Available data =>
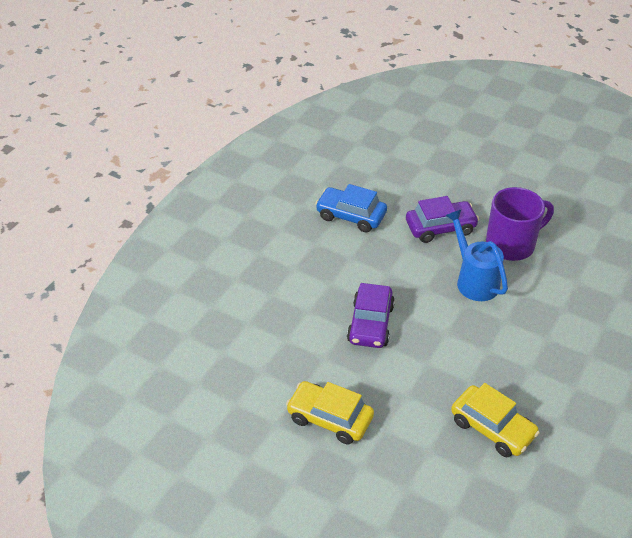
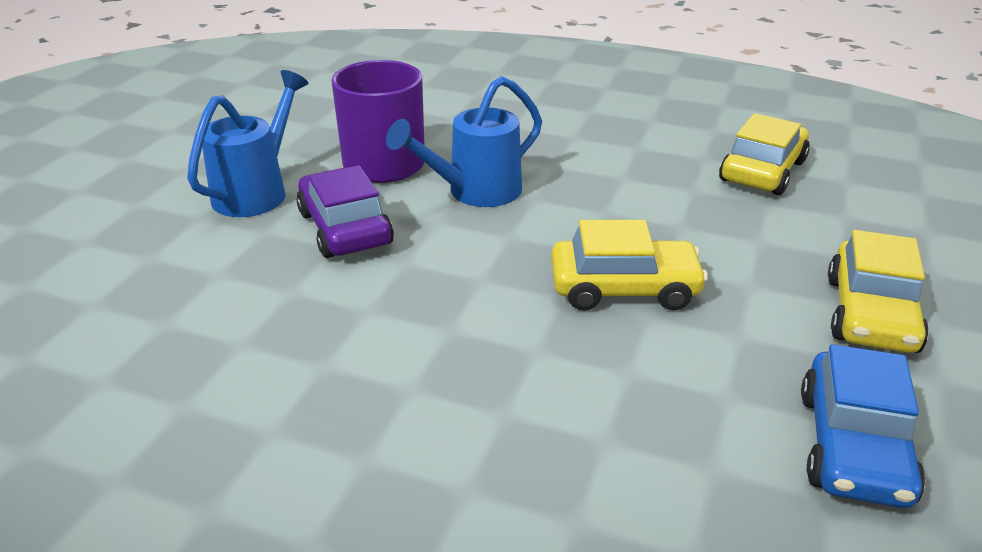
camera: 100 degrees left, 10 degrees down
(351, 216) = (311, 342): blue car -> blue car (853, 446)
(370, 324) = (624, 288): purple car -> yellow car
(481, 196) = (256, 192): none -> blue watering can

Required work =>
Find how many lines in the preceding listing contain the word "blue", and answer with that number only.

Task result =>
2